### Problem to work on:
Only the lines below between the one holding "RELAY1 pin IN1: D2 -> D3" and the one holding "TOF3 pin VIN: 5V -> 3V3", inclusive, are to be reproduced word for word; the pictures are to be left out.

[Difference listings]
━━━━━━━━━━━━━━━━━━━━

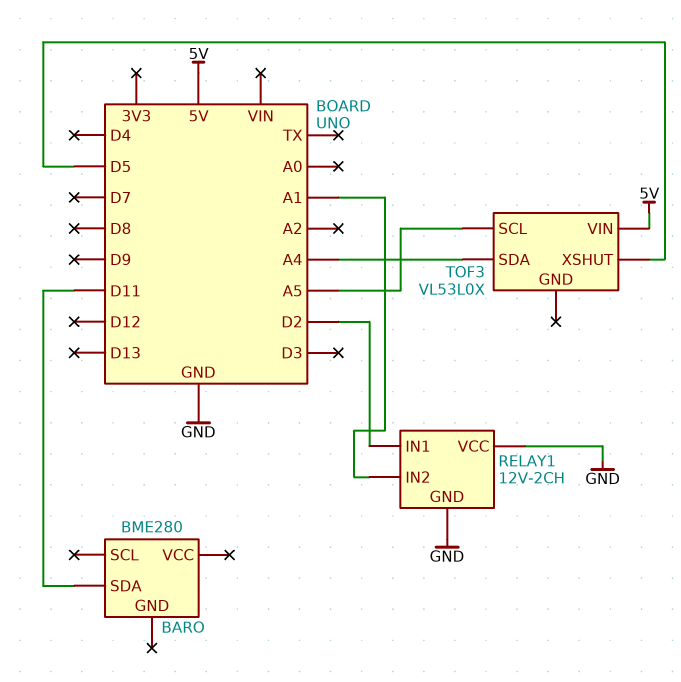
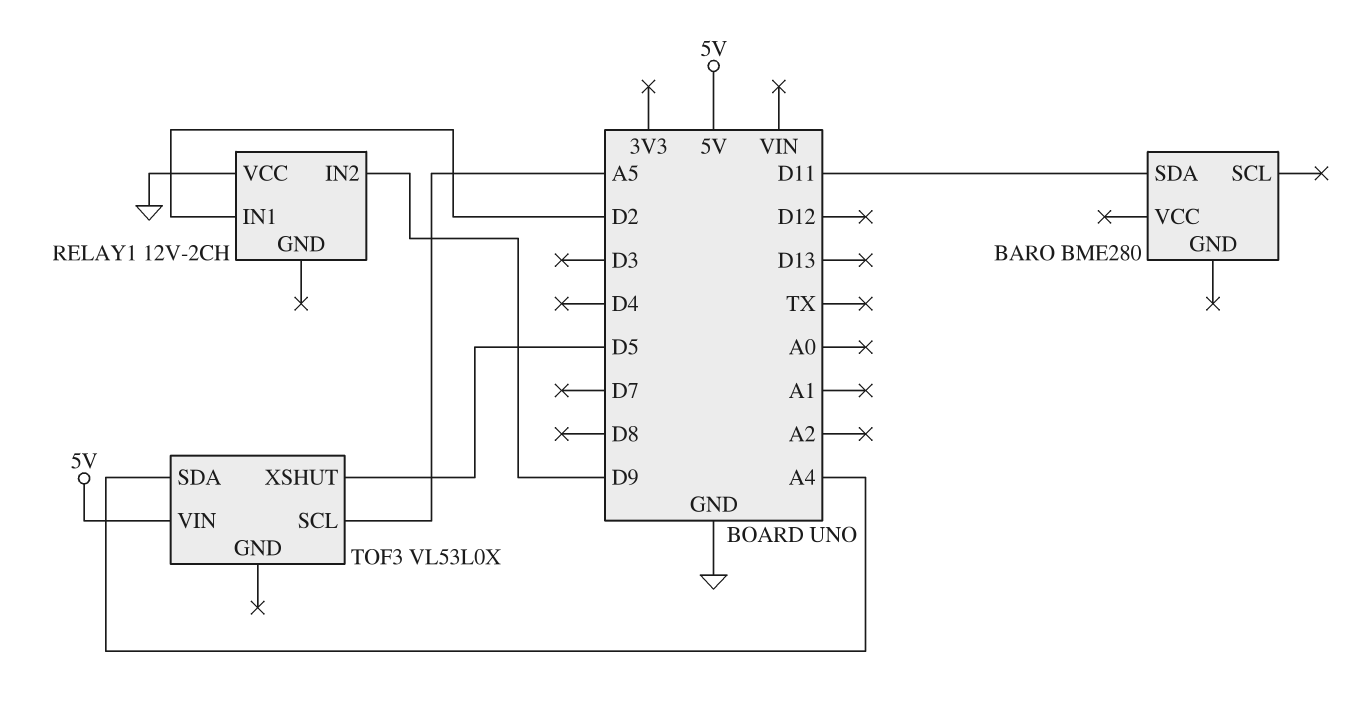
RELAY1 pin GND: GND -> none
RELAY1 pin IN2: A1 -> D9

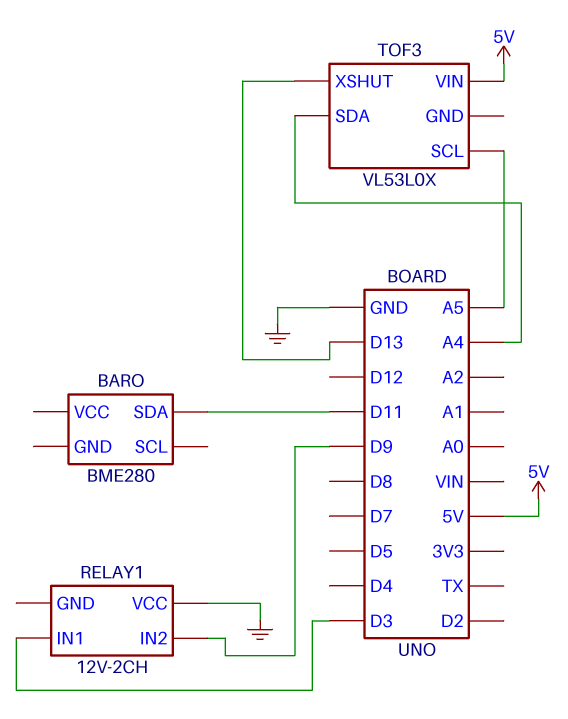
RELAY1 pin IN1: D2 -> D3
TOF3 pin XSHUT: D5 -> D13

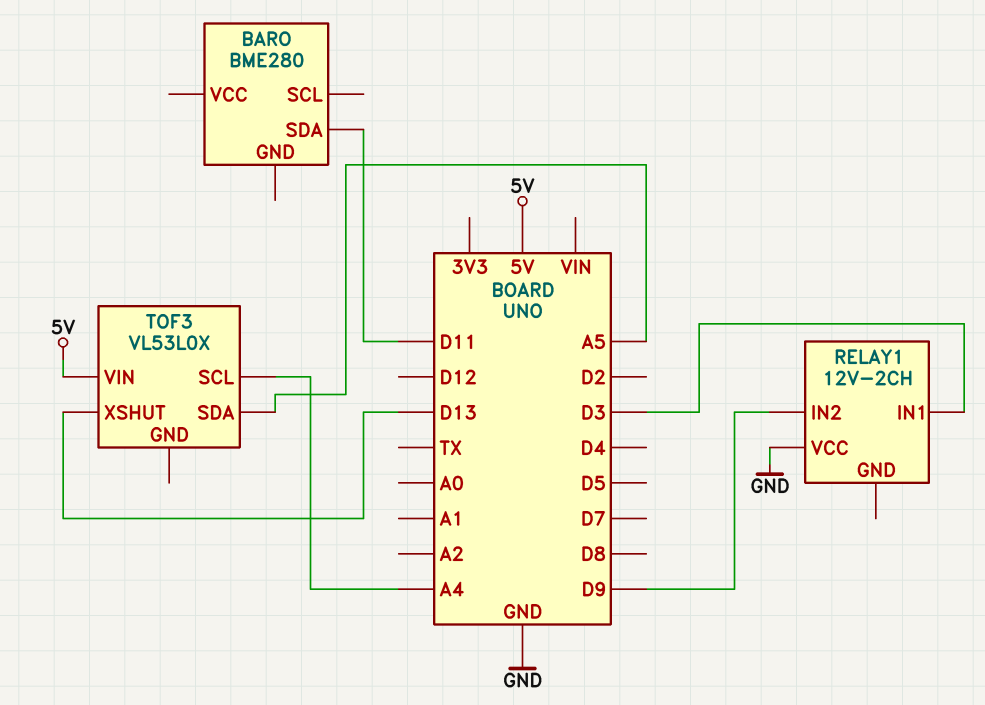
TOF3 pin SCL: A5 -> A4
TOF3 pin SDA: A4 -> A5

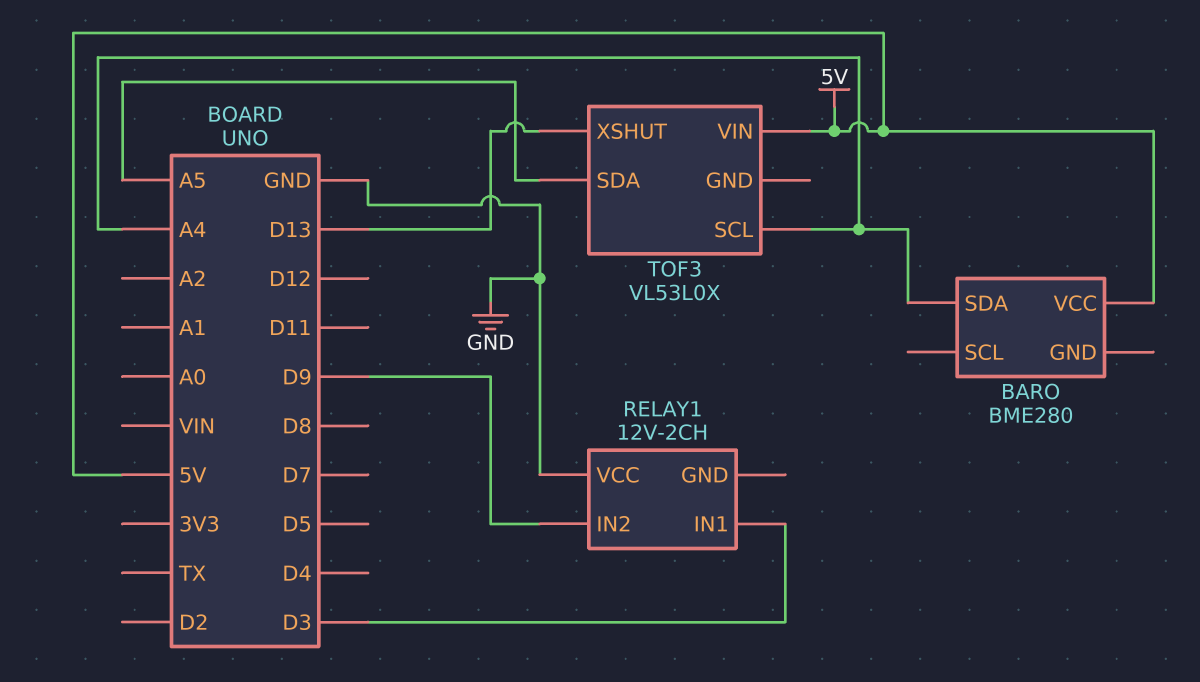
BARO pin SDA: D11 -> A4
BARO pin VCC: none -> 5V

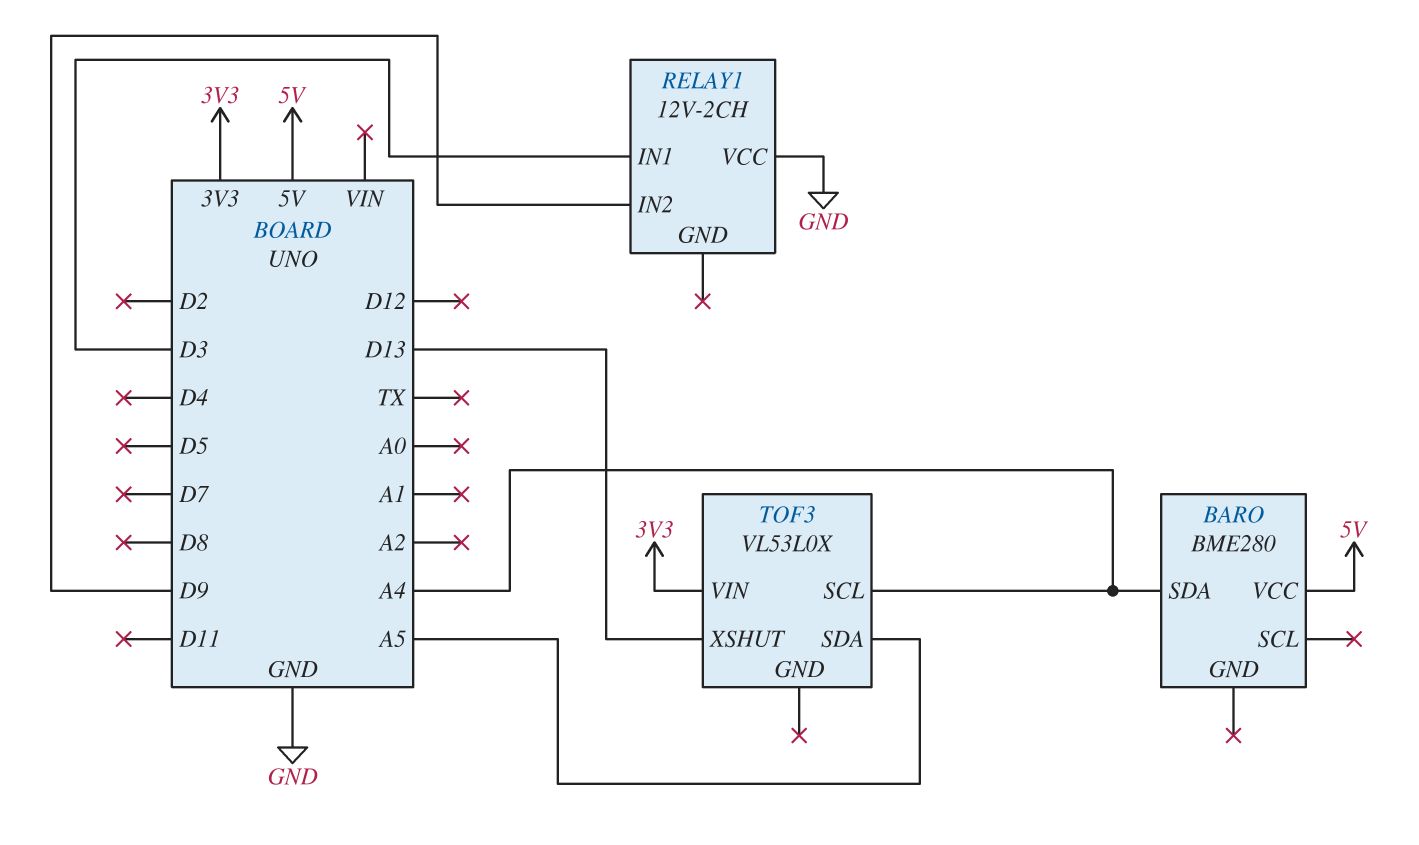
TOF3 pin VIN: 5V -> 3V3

━━━━━━━━━━━━━━━━━━━━

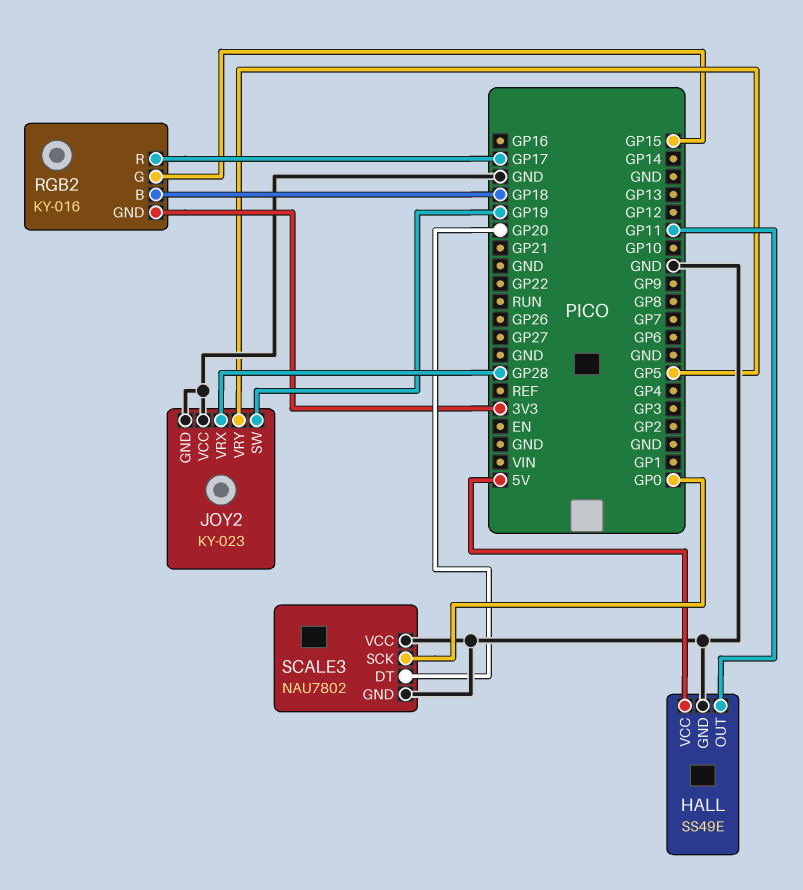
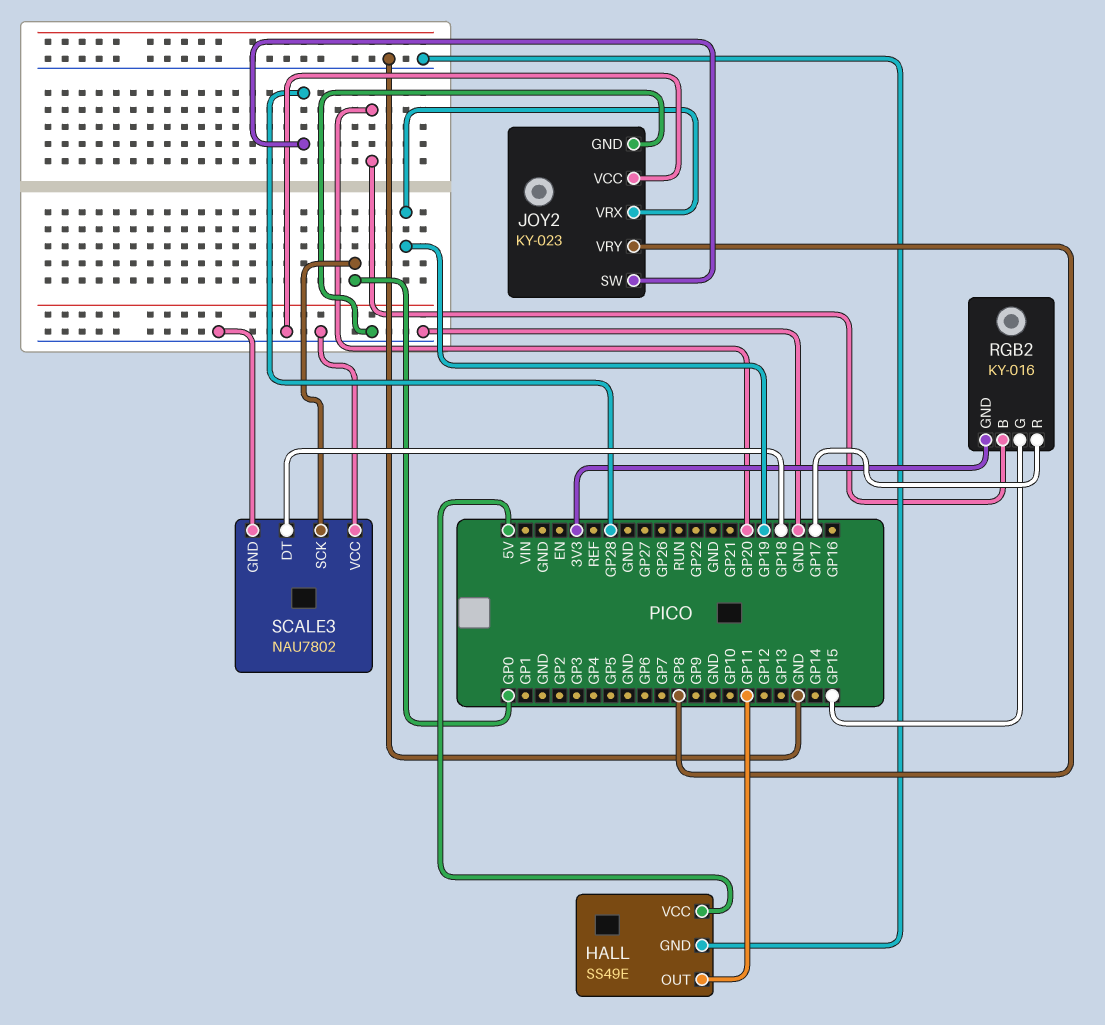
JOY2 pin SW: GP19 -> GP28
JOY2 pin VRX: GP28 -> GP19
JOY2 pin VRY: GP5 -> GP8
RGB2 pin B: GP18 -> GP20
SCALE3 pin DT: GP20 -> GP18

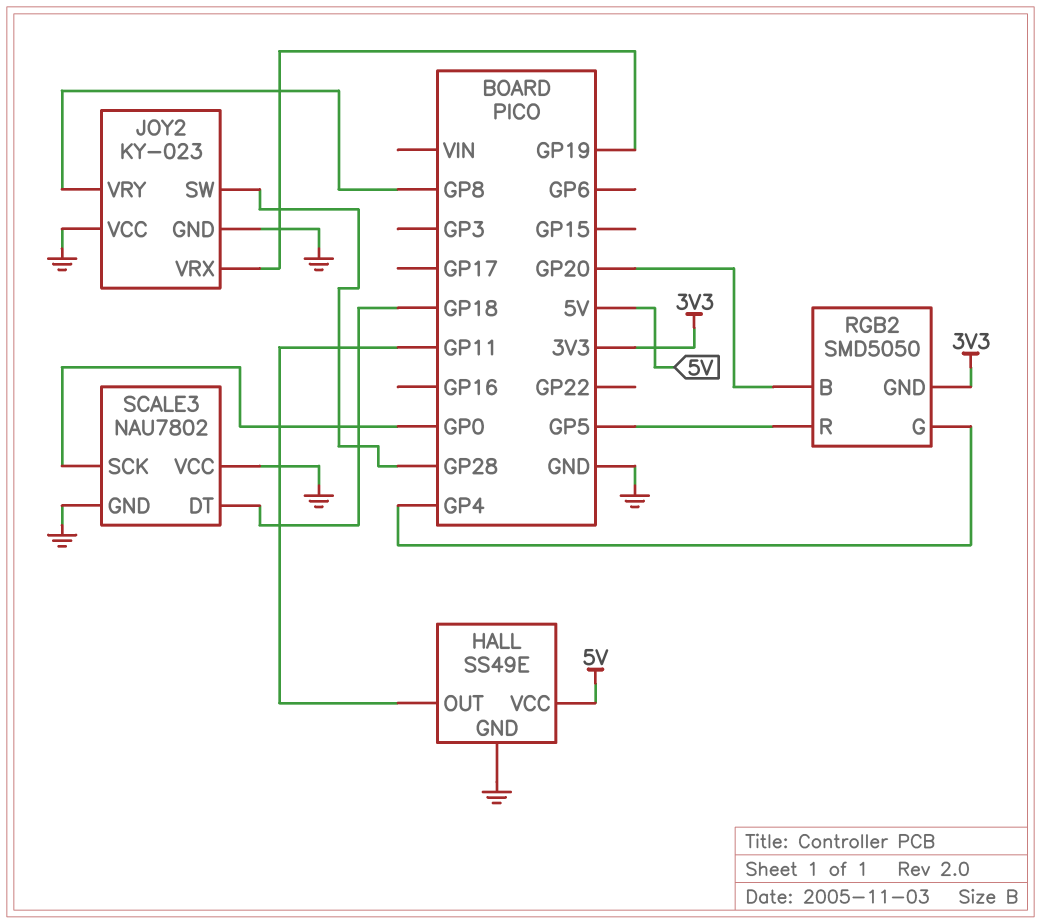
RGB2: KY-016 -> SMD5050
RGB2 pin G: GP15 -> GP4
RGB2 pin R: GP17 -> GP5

━━━━━━━━━━━━━━━━━━━━

### Problem solution:
RELAY1 pin IN1: D2 -> D3
TOF3 pin XSHUT: D5 -> D13

TOF3 pin SCL: A5 -> A4
TOF3 pin SDA: A4 -> A5

BARO pin SDA: D11 -> A4
BARO pin VCC: none -> 5V

TOF3 pin VIN: 5V -> 3V3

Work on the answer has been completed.